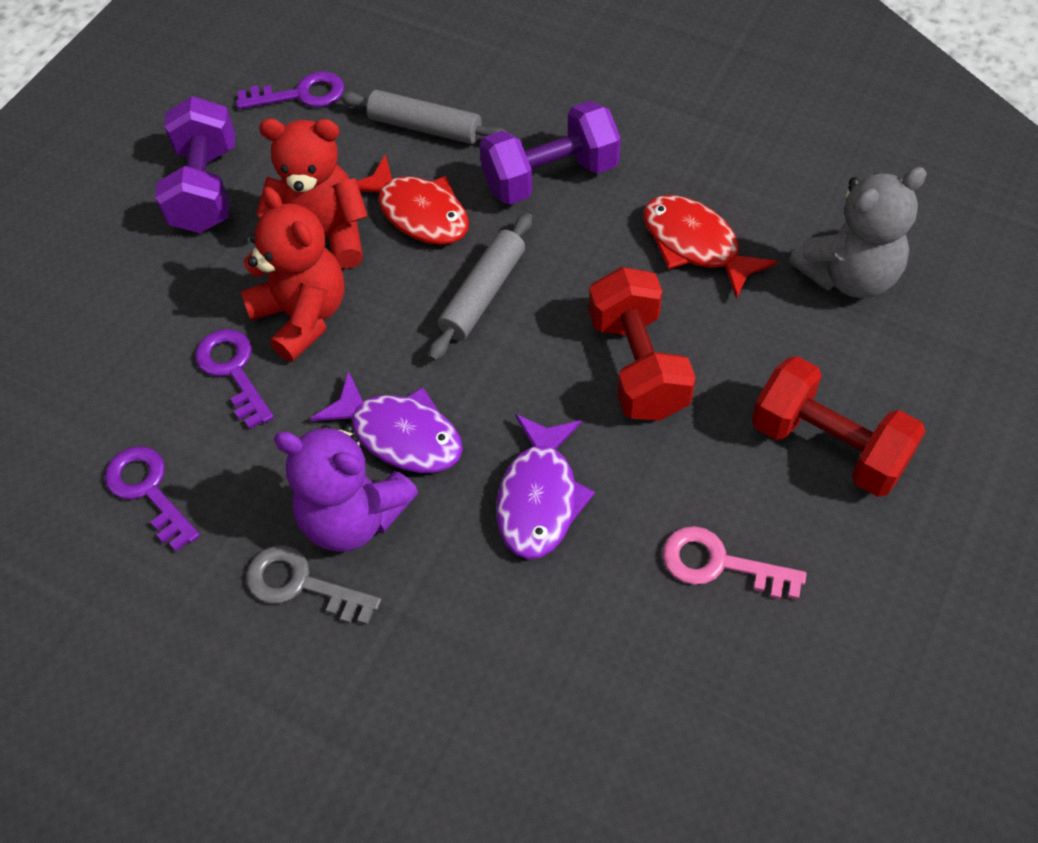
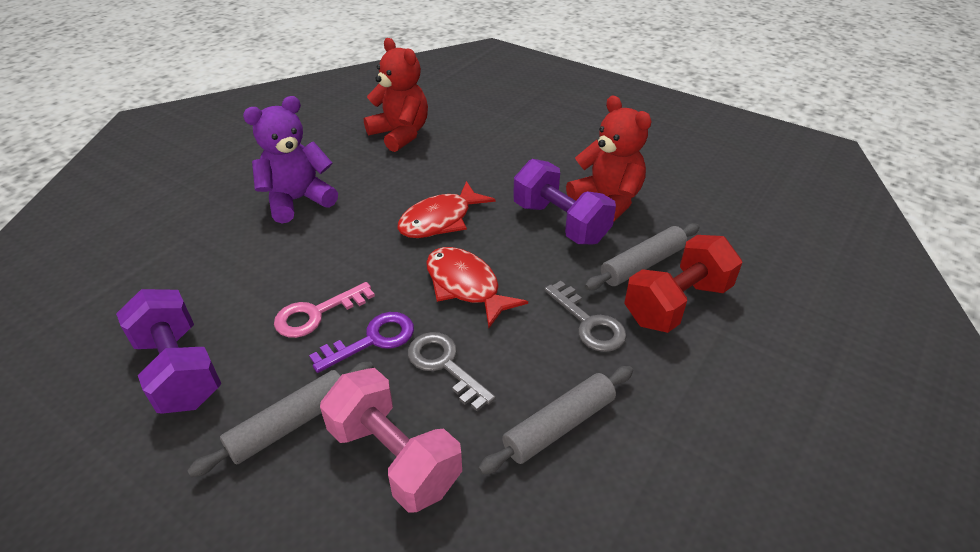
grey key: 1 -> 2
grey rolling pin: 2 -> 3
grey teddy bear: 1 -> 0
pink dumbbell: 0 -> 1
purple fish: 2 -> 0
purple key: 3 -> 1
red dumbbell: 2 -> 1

----

Work order: In the copy, no picture may appear; the records themselves must be output exactly.

Exercise response:
grey key: 1 -> 2
grey rolling pin: 2 -> 3
grey teddy bear: 1 -> 0
pink dumbbell: 0 -> 1
purple fish: 2 -> 0
purple key: 3 -> 1
red dumbbell: 2 -> 1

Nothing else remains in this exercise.